··· Excerpted records ···

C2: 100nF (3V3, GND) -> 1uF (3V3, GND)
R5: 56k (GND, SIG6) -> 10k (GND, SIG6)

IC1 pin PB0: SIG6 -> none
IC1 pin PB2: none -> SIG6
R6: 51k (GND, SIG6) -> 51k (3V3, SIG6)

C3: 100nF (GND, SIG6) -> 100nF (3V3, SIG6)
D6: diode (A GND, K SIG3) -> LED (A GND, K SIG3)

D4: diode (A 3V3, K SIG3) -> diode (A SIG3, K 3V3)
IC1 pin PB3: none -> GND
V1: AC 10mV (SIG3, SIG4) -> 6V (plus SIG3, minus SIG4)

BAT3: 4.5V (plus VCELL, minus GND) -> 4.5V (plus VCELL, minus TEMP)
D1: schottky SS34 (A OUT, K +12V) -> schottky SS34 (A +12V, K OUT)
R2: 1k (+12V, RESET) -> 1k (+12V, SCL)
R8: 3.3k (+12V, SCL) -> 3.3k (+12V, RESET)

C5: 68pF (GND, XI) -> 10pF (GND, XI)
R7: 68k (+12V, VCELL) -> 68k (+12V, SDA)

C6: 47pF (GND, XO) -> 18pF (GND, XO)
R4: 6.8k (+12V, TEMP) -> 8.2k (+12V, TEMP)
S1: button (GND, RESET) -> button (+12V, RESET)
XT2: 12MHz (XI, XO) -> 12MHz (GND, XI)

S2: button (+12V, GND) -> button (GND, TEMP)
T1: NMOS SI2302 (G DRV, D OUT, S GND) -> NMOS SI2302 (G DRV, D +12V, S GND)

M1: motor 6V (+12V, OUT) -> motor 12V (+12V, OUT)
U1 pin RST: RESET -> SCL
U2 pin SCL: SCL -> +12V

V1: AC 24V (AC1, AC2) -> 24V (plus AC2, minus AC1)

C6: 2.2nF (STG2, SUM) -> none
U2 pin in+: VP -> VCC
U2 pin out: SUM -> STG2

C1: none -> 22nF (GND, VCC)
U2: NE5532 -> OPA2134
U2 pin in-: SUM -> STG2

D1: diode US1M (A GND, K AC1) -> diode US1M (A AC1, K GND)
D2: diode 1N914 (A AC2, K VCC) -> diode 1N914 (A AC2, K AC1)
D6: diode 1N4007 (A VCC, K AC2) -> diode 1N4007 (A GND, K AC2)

···

Exercise description: Print exactly the lines above, starting at the line that contains "R8: 3.3k (+12V, SCL) -> 3.3k (+12V, RESET)" and ending with the last line of the records, both included.

Response to the exercise:
R8: 3.3k (+12V, SCL) -> 3.3k (+12V, RESET)

C5: 68pF (GND, XI) -> 10pF (GND, XI)
R7: 68k (+12V, VCELL) -> 68k (+12V, SDA)

C6: 47pF (GND, XO) -> 18pF (GND, XO)
R4: 6.8k (+12V, TEMP) -> 8.2k (+12V, TEMP)
S1: button (GND, RESET) -> button (+12V, RESET)
XT2: 12MHz (XI, XO) -> 12MHz (GND, XI)

S2: button (+12V, GND) -> button (GND, TEMP)
T1: NMOS SI2302 (G DRV, D OUT, S GND) -> NMOS SI2302 (G DRV, D +12V, S GND)

M1: motor 6V (+12V, OUT) -> motor 12V (+12V, OUT)
U1 pin RST: RESET -> SCL
U2 pin SCL: SCL -> +12V

V1: AC 24V (AC1, AC2) -> 24V (plus AC2, minus AC1)

C6: 2.2nF (STG2, SUM) -> none
U2 pin in+: VP -> VCC
U2 pin out: SUM -> STG2

C1: none -> 22nF (GND, VCC)
U2: NE5532 -> OPA2134
U2 pin in-: SUM -> STG2

D1: diode US1M (A GND, K AC1) -> diode US1M (A AC1, K GND)
D2: diode 1N914 (A AC2, K VCC) -> diode 1N914 (A AC2, K AC1)
D6: diode 1N4007 (A VCC, K AC2) -> diode 1N4007 (A GND, K AC2)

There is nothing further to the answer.